> **PROBLEM TO SOLVE**
In the listing below, count the lines that contain the word "italic". Case matters. Reply with the number alone.
--- begin ---
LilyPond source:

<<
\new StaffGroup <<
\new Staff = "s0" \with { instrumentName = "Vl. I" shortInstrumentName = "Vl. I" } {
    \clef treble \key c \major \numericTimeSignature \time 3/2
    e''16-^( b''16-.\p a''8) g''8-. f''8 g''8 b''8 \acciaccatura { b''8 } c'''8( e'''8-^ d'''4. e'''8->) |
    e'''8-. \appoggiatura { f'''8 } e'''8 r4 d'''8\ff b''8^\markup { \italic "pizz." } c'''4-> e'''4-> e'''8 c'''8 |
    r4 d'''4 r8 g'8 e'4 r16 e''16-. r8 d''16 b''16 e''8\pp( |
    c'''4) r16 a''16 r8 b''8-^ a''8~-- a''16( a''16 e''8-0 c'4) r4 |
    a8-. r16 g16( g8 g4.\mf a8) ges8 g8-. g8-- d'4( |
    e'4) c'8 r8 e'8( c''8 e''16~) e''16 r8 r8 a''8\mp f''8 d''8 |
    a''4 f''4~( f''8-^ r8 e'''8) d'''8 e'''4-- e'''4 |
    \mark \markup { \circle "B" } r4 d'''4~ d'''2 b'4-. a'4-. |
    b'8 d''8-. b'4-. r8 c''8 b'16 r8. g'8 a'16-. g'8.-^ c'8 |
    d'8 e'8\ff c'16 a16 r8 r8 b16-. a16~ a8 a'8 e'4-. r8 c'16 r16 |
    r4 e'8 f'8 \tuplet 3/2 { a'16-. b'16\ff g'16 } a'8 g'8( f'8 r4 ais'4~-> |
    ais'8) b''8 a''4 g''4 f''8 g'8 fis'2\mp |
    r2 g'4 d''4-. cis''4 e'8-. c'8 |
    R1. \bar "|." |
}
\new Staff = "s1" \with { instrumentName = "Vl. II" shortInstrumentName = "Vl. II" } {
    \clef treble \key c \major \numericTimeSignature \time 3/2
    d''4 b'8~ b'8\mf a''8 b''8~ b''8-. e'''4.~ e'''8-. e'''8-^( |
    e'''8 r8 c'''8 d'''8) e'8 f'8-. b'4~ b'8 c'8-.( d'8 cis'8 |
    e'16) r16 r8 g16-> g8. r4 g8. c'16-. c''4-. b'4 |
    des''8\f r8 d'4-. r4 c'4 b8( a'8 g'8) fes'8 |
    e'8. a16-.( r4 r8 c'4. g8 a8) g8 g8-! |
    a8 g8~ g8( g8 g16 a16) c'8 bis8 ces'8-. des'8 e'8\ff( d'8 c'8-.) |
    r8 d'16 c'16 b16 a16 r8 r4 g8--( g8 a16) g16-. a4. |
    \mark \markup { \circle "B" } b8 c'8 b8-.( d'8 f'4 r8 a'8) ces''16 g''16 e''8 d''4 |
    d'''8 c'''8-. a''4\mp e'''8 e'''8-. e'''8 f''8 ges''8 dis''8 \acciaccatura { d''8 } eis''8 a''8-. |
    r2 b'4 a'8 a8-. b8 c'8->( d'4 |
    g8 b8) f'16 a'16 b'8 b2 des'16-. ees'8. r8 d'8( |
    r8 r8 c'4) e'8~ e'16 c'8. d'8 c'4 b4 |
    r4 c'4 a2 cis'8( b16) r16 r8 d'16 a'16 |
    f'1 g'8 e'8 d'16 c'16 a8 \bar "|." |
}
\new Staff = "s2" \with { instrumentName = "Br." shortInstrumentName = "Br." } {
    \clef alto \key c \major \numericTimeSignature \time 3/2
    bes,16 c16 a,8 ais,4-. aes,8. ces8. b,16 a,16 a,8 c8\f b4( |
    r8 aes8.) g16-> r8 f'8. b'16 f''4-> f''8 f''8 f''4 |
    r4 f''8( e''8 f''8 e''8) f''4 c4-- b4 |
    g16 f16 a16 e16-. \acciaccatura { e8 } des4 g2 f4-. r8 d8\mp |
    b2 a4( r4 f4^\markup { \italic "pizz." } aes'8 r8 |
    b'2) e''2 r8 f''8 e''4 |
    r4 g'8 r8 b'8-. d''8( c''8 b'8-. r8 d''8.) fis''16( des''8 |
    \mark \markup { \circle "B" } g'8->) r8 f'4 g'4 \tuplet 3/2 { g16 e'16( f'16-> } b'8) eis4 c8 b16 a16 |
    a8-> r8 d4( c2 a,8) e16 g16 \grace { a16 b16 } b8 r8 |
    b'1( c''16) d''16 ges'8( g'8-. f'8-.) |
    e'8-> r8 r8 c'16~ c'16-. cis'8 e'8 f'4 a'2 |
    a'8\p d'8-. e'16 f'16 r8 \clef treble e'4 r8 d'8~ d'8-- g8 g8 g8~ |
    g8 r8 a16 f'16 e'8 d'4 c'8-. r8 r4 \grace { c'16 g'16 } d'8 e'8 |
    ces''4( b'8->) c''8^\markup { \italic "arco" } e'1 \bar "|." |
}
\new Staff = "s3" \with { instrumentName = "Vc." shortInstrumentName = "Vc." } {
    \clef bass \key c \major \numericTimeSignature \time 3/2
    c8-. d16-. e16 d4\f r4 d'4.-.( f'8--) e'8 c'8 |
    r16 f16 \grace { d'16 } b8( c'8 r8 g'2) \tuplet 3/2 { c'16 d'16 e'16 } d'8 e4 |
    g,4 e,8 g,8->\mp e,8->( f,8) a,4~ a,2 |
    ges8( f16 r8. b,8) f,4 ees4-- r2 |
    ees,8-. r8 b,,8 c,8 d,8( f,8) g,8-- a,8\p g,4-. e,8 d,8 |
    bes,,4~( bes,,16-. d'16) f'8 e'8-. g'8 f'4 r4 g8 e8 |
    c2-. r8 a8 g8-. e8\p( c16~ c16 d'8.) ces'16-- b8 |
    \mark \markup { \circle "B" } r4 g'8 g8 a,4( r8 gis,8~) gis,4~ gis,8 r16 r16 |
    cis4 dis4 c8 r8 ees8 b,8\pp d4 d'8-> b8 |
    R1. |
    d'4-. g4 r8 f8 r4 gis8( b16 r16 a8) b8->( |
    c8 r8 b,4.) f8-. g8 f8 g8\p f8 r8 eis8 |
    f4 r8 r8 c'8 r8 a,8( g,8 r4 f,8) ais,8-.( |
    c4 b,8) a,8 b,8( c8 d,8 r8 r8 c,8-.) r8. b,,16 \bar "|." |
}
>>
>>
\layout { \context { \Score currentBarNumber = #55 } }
--- end ---
> **COMPLETE ANSWER**
3